**Your task**:
All records are to be transcribed in full; any pictures among them are to be skipped.

*** Entries supplied Section Begins ***

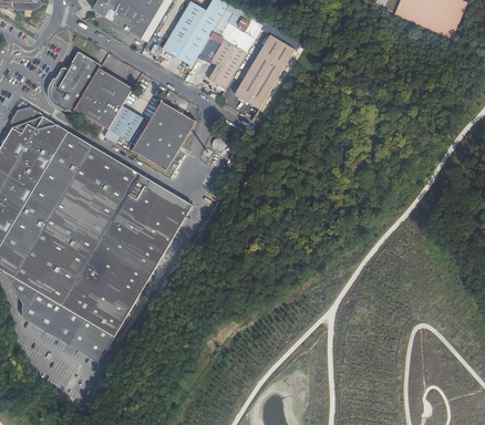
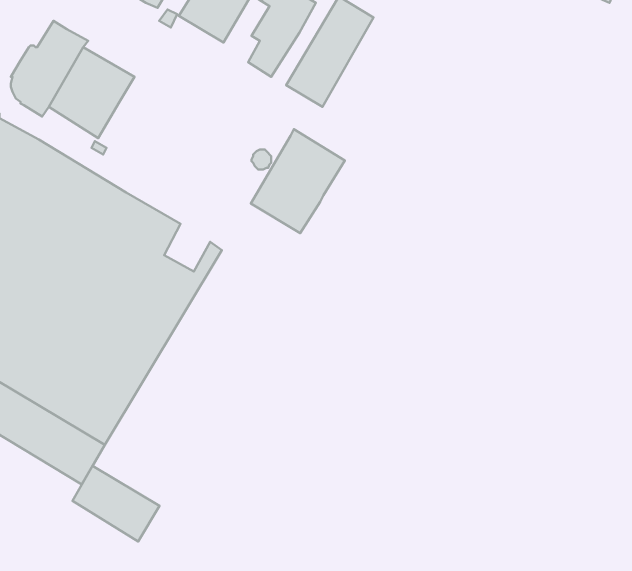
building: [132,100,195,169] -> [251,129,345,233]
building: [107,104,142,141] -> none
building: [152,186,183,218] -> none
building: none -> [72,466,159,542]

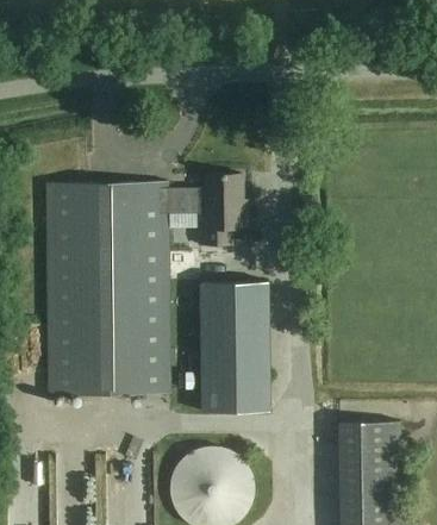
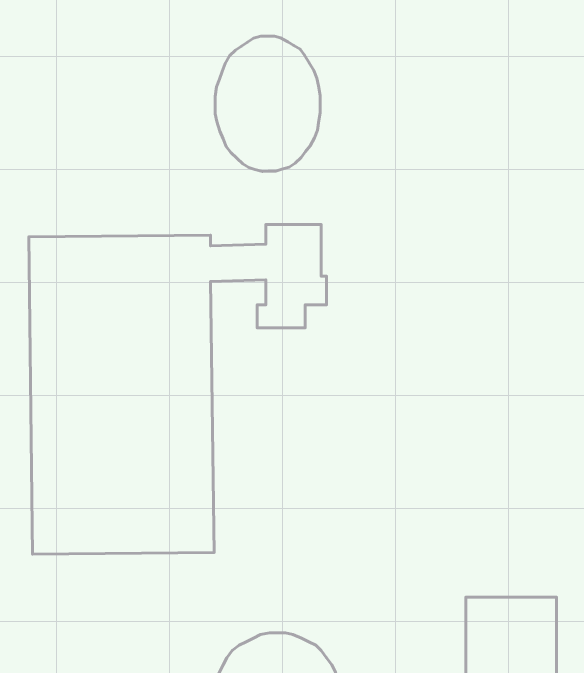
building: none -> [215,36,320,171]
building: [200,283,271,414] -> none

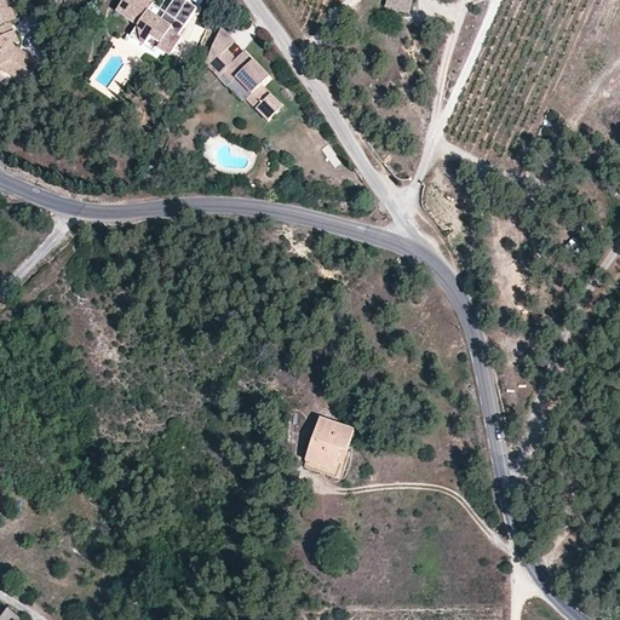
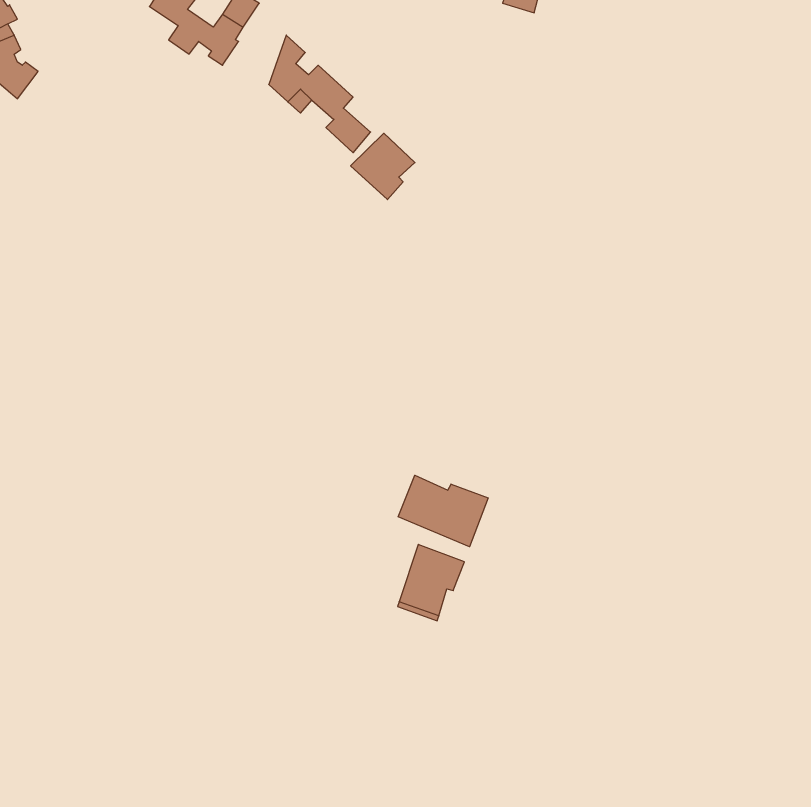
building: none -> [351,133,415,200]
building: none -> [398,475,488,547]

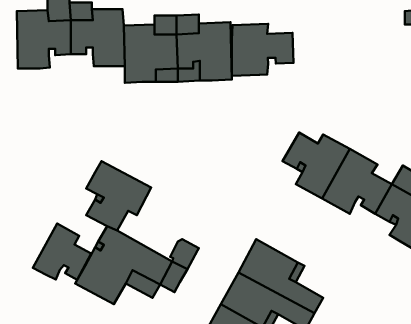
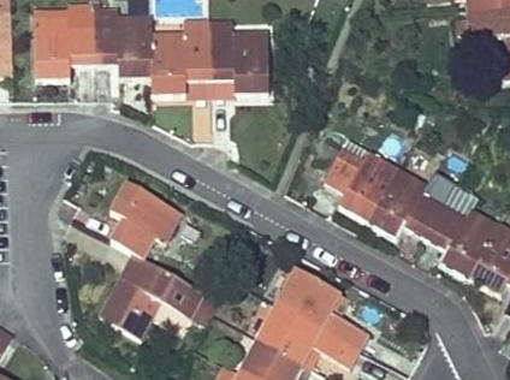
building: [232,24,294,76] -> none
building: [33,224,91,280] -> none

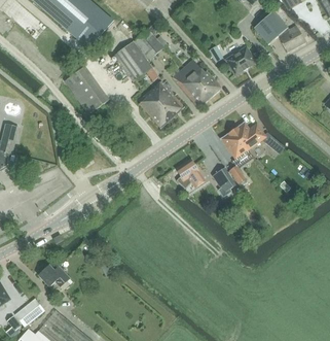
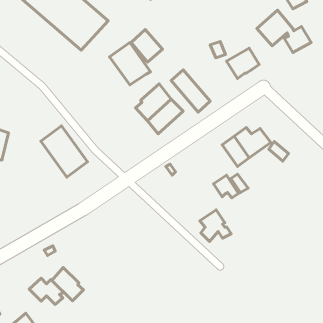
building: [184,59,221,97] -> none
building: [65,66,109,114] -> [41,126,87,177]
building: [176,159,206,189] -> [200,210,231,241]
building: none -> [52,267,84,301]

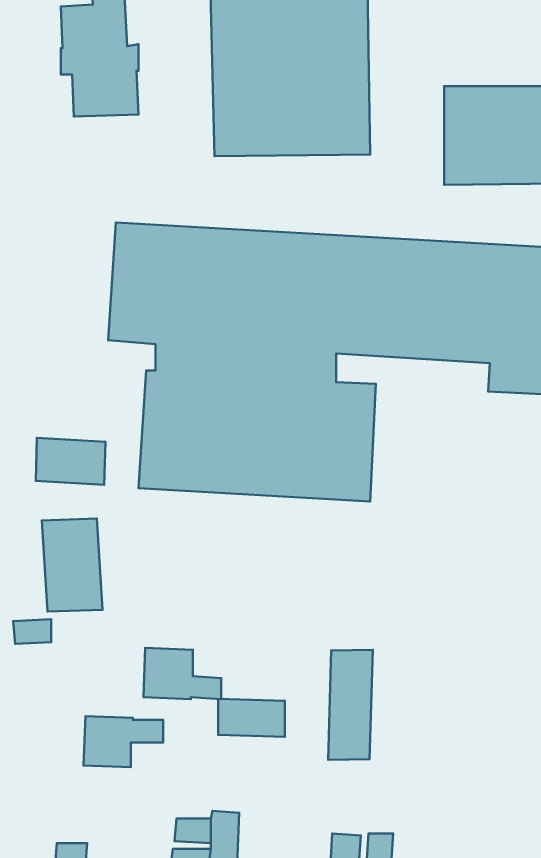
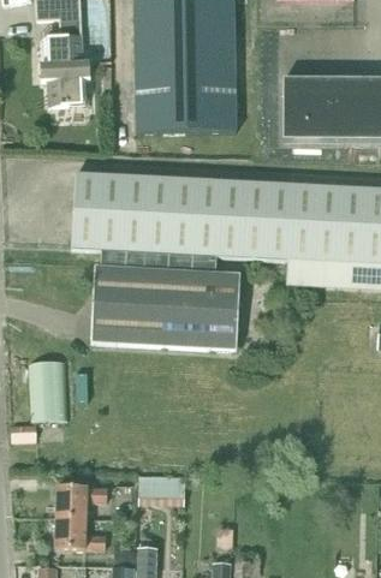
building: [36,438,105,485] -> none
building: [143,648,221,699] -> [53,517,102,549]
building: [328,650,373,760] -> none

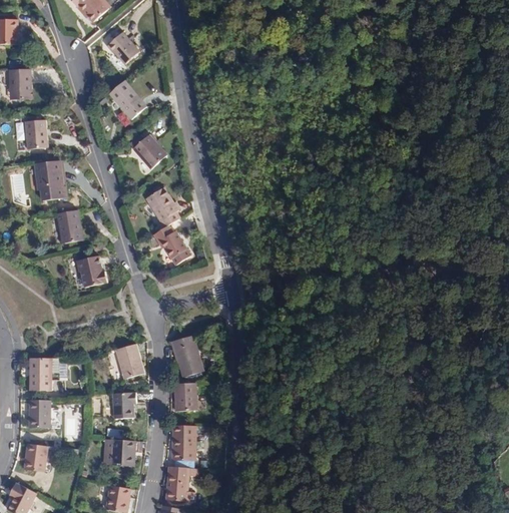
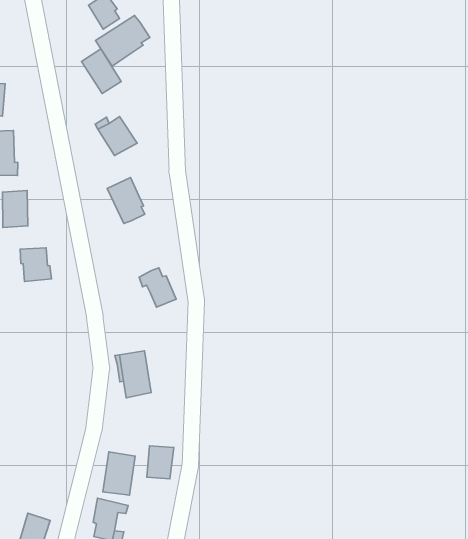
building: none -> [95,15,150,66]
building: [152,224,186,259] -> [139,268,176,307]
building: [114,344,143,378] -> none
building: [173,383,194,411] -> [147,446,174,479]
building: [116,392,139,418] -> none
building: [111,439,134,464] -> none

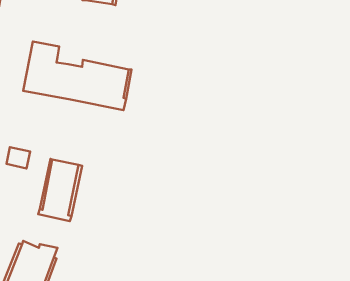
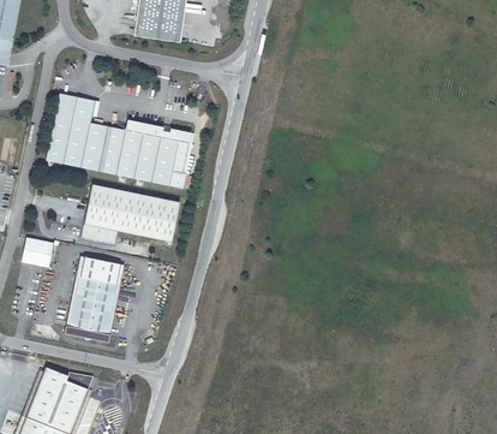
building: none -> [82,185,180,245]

*** Entries supplied Section Ends ***

**Exercise result**:
building: [132,100,195,169] -> [251,129,345,233]
building: [107,104,142,141] -> none
building: [152,186,183,218] -> none
building: none -> [72,466,159,542]

building: none -> [215,36,320,171]
building: [200,283,271,414] -> none

building: none -> [351,133,415,200]
building: none -> [398,475,488,547]

building: [232,24,294,76] -> none
building: [33,224,91,280] -> none

building: [184,59,221,97] -> none
building: [65,66,109,114] -> [41,126,87,177]
building: [176,159,206,189] -> [200,210,231,241]
building: none -> [52,267,84,301]

building: [36,438,105,485] -> none
building: [143,648,221,699] -> [53,517,102,549]
building: [328,650,373,760] -> none

building: none -> [95,15,150,66]
building: [152,224,186,259] -> [139,268,176,307]
building: [114,344,143,378] -> none
building: [173,383,194,411] -> [147,446,174,479]
building: [116,392,139,418] -> none
building: [111,439,134,464] -> none

building: none -> [82,185,180,245]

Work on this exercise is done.